▶ [Problem to work on] Each line of the records below that holds "TEMP" should be returned.

======== Data records ========

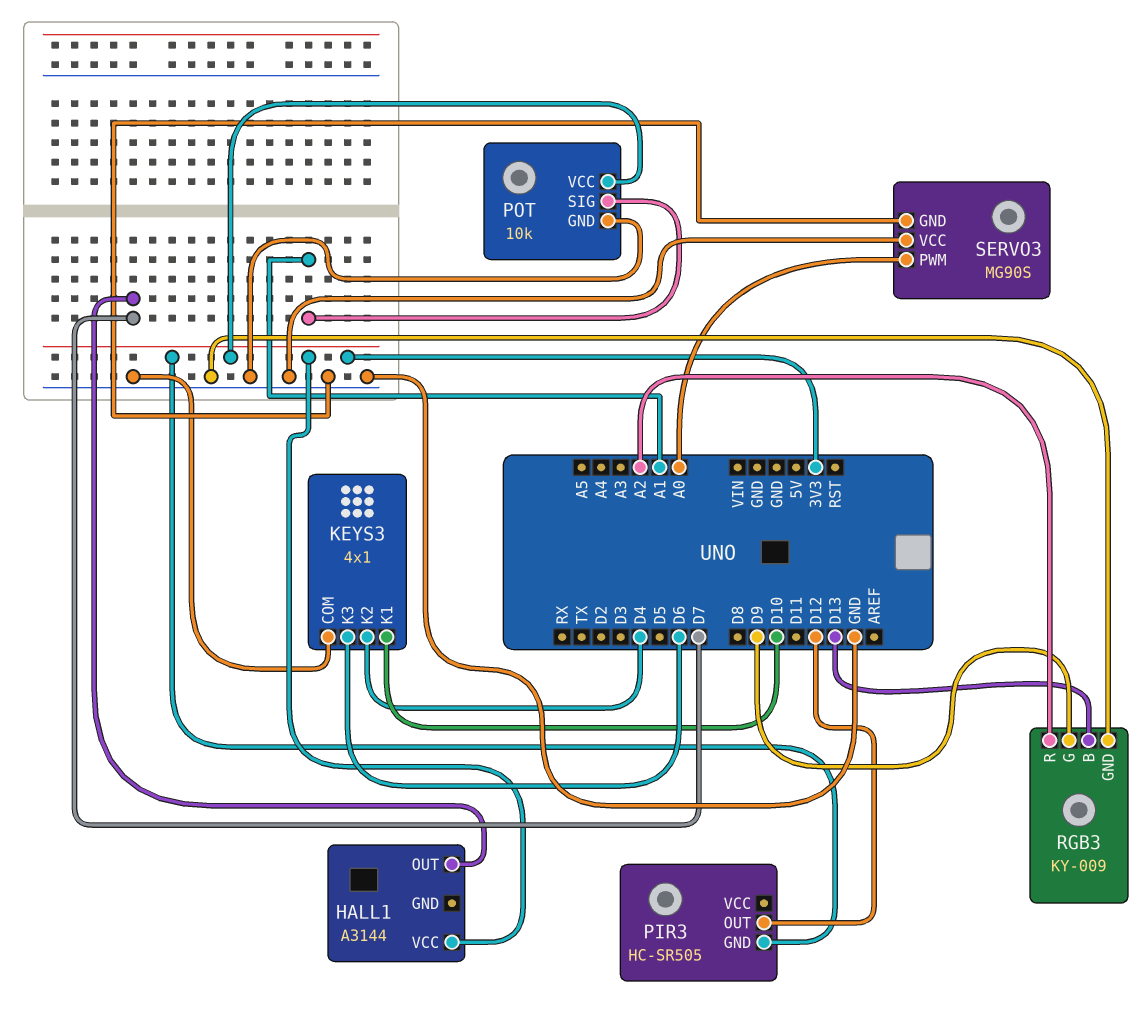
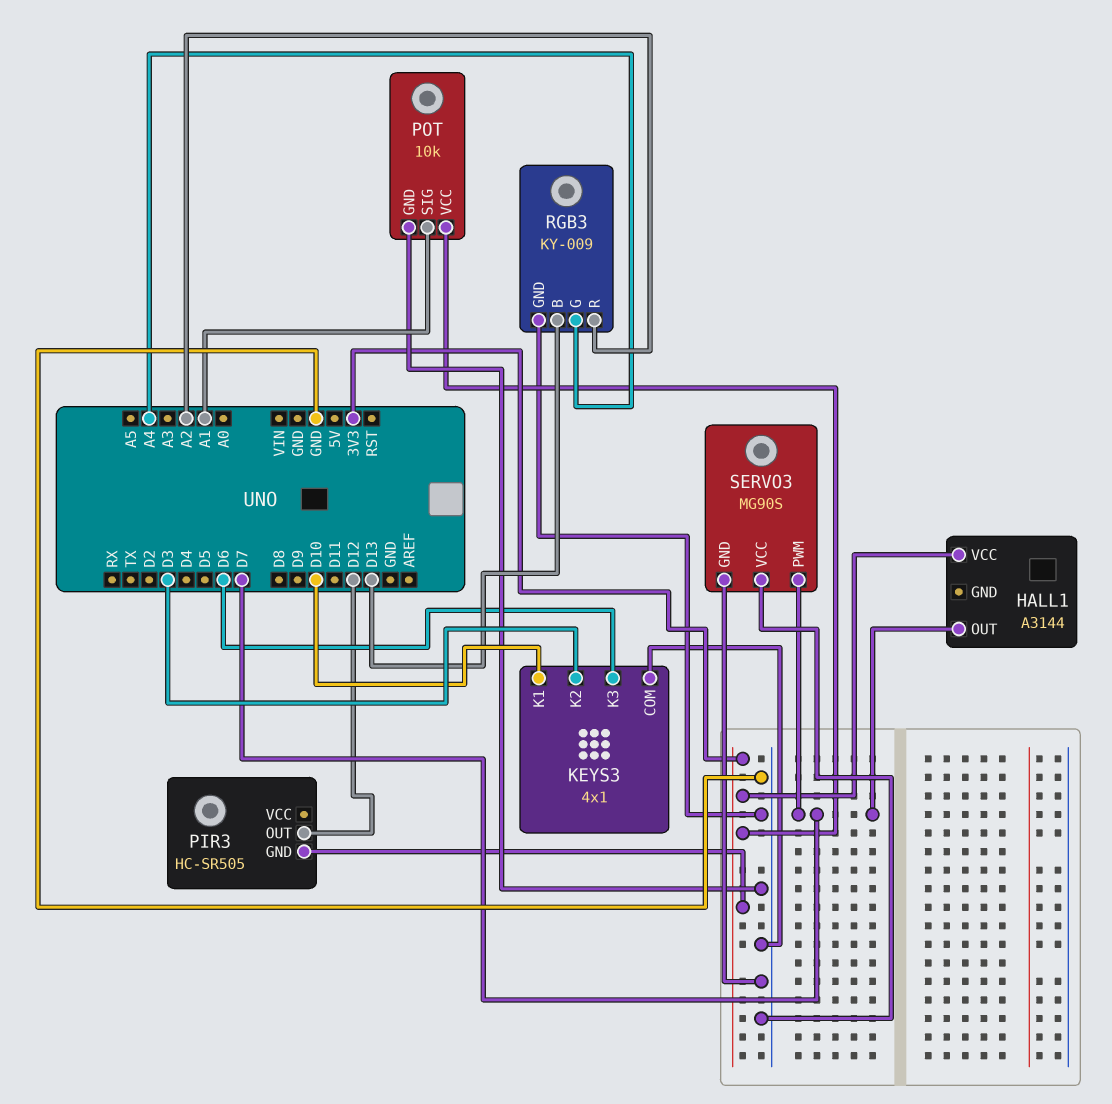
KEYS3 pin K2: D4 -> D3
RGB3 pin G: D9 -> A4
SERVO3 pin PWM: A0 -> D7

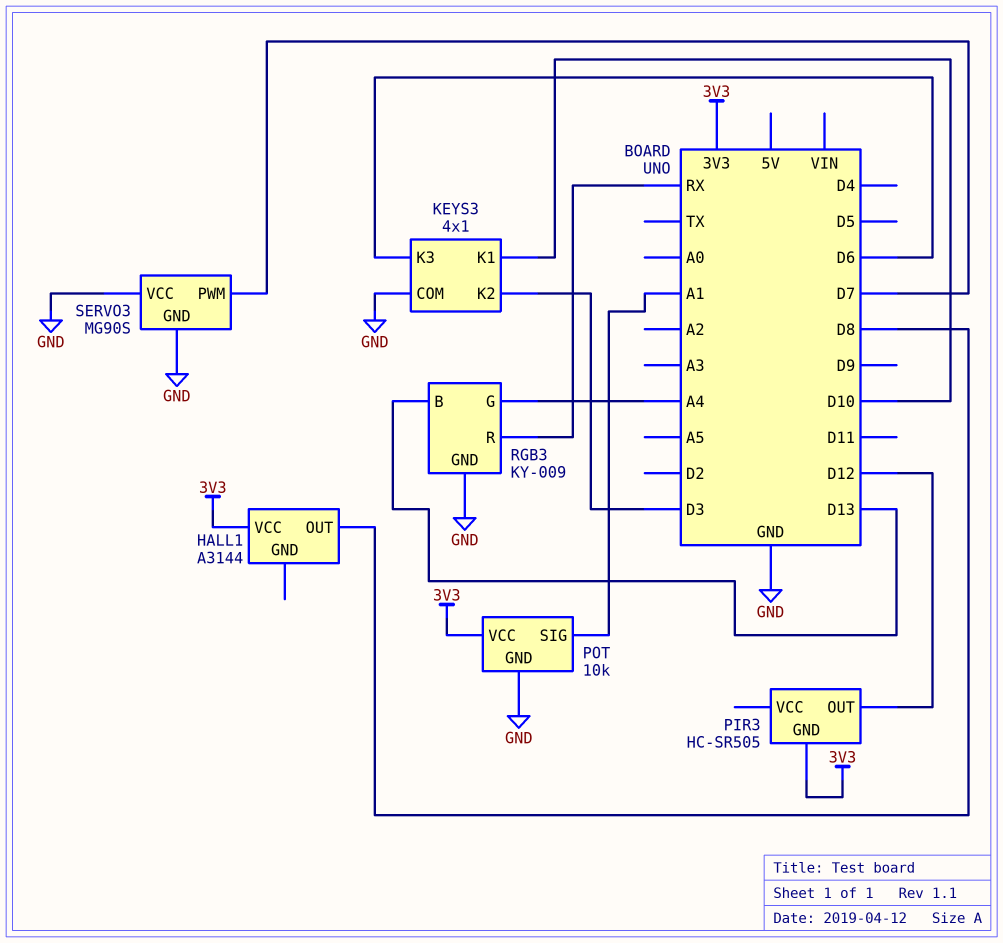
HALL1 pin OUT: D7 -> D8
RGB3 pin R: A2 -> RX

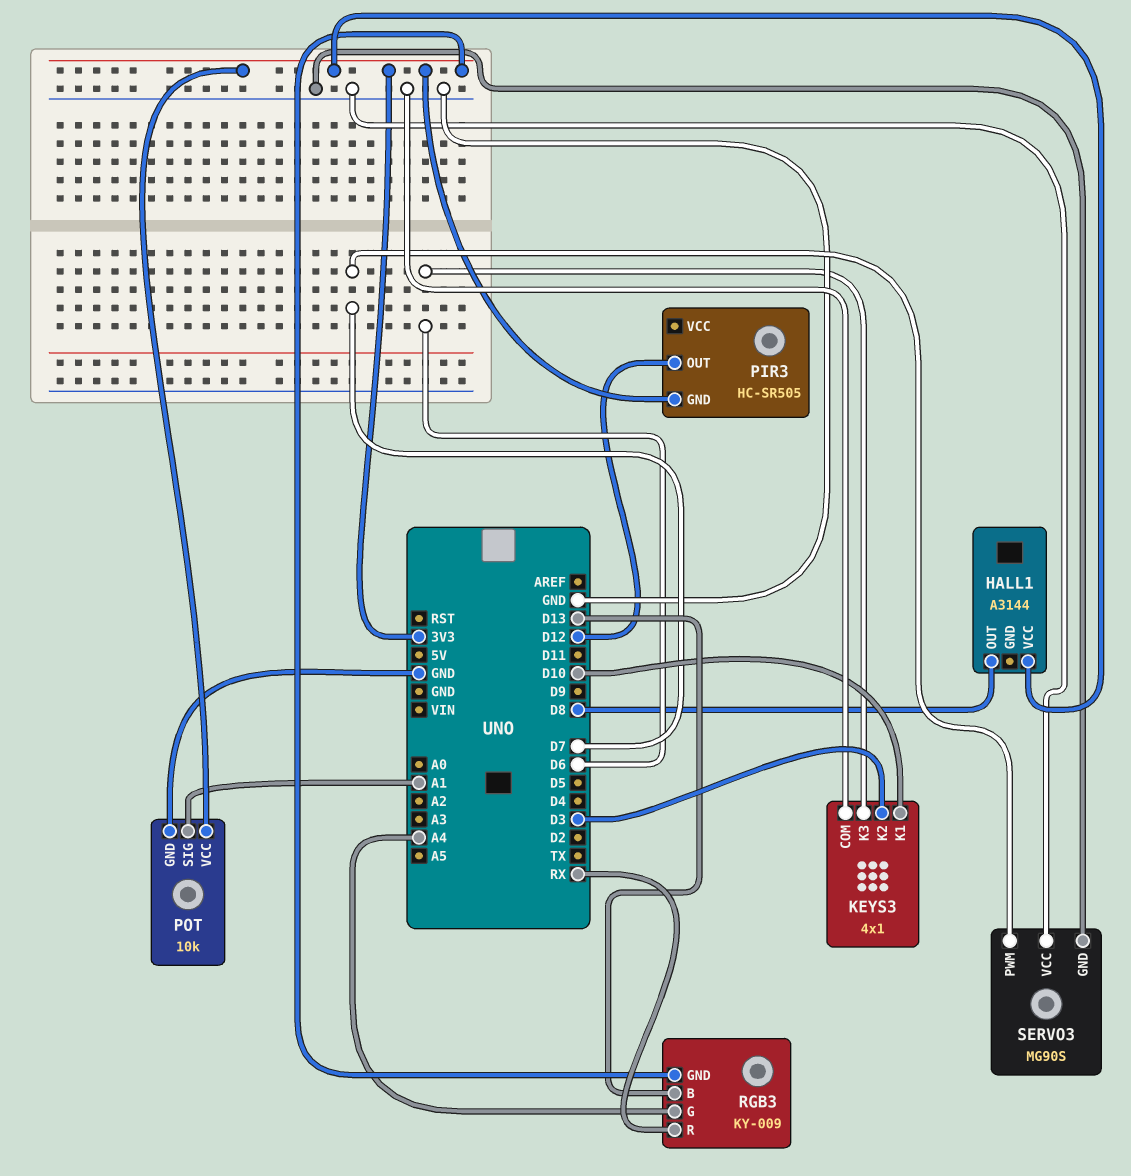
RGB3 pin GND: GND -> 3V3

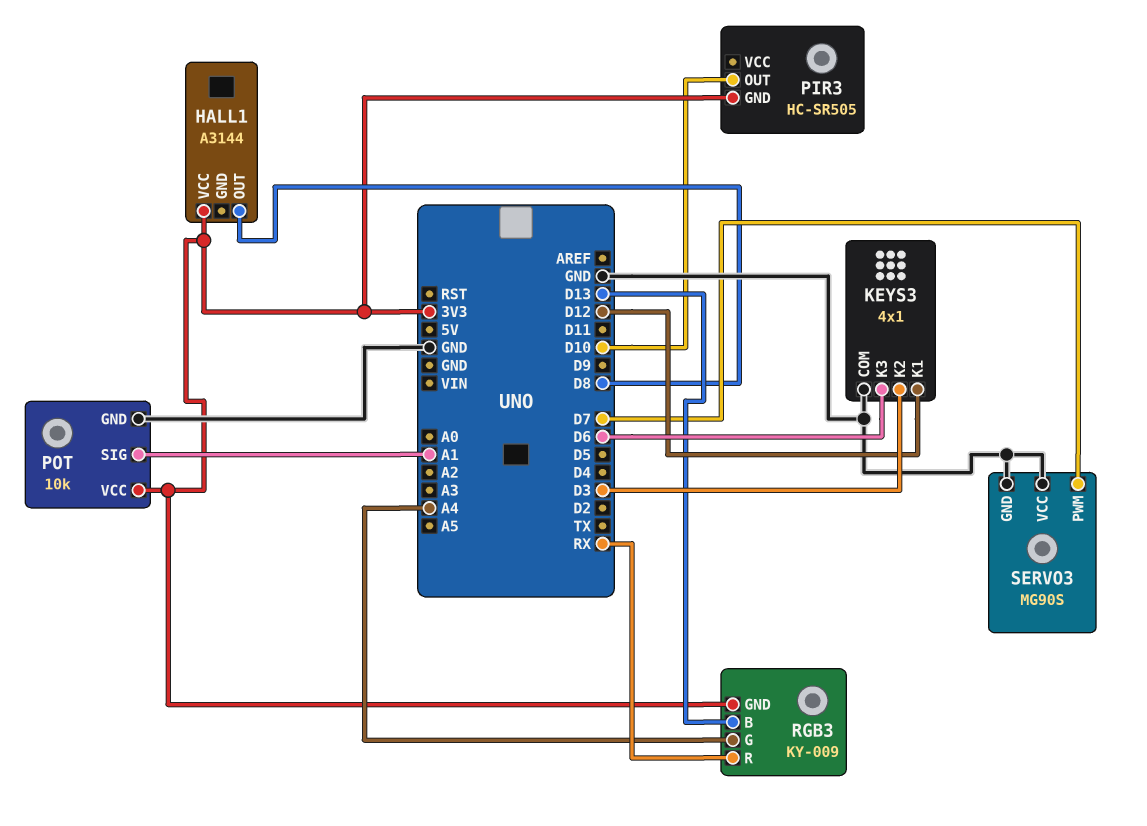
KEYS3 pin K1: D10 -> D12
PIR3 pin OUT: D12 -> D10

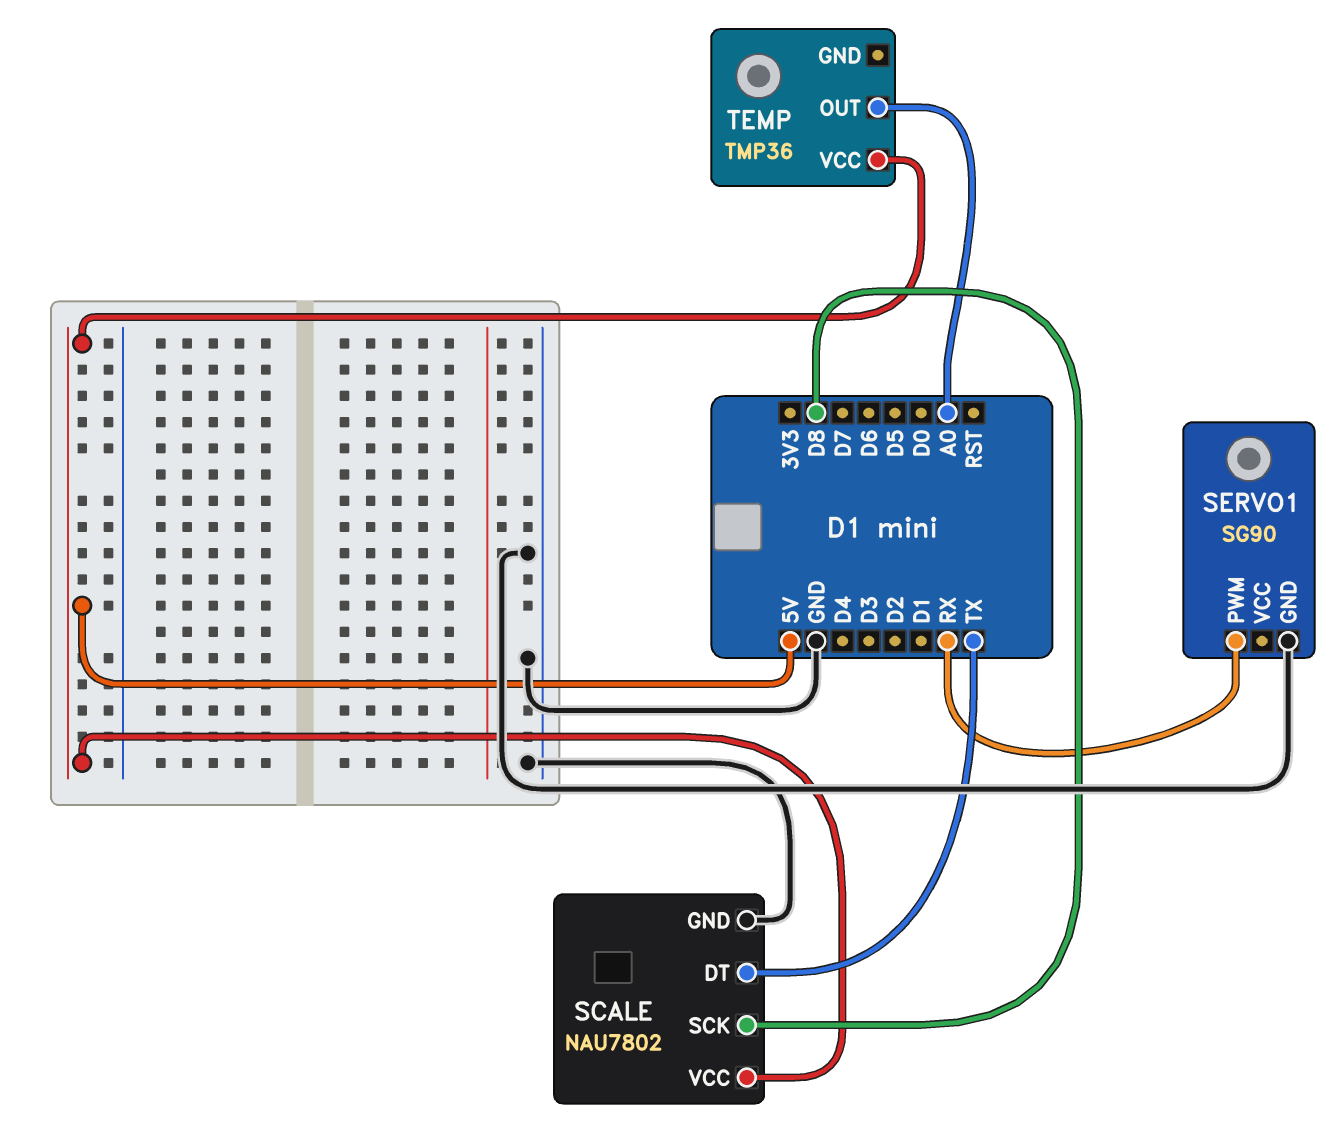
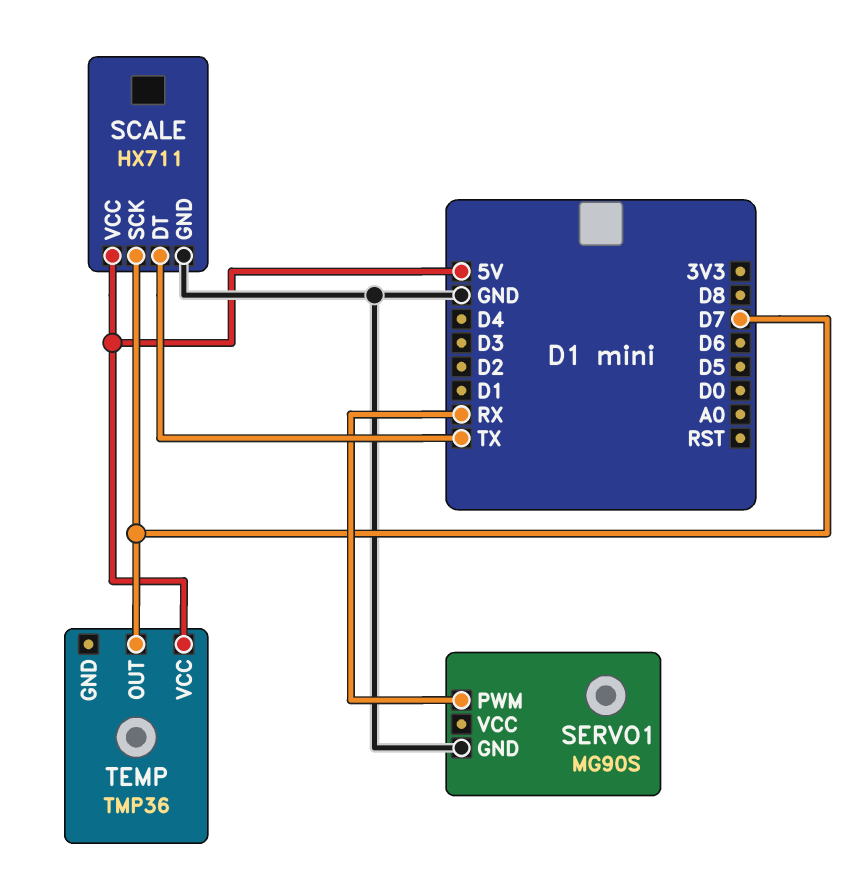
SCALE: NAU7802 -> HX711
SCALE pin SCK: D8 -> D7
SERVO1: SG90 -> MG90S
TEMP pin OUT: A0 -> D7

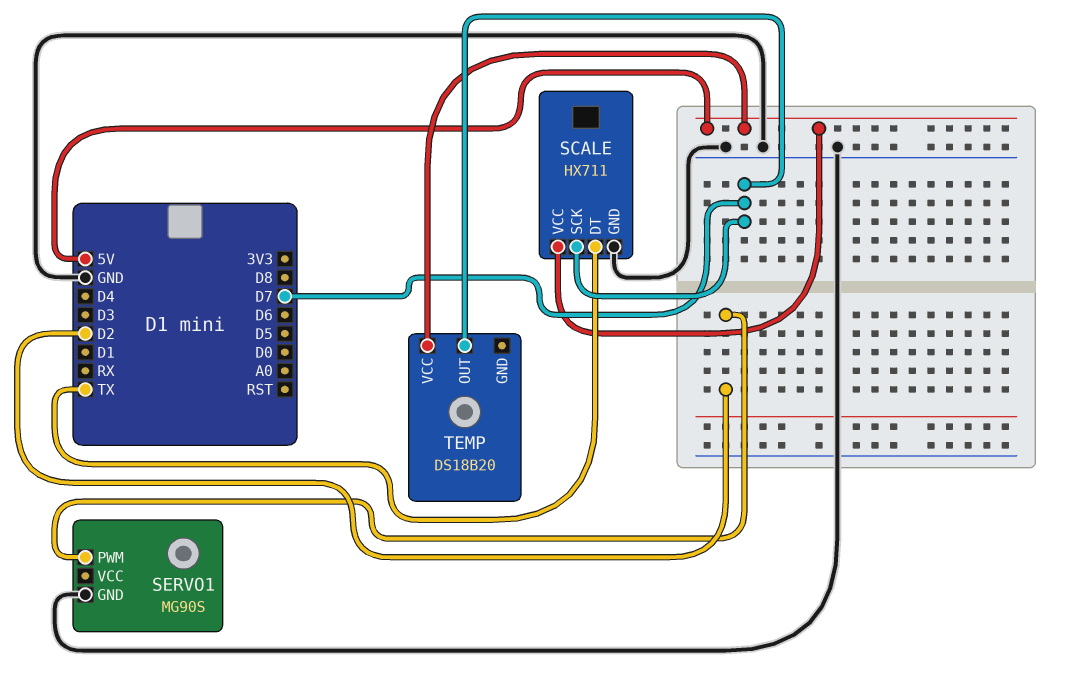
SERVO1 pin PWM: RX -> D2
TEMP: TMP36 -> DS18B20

========

▶ [Written response]
TEMP pin OUT: A0 -> D7
TEMP: TMP36 -> DS18B20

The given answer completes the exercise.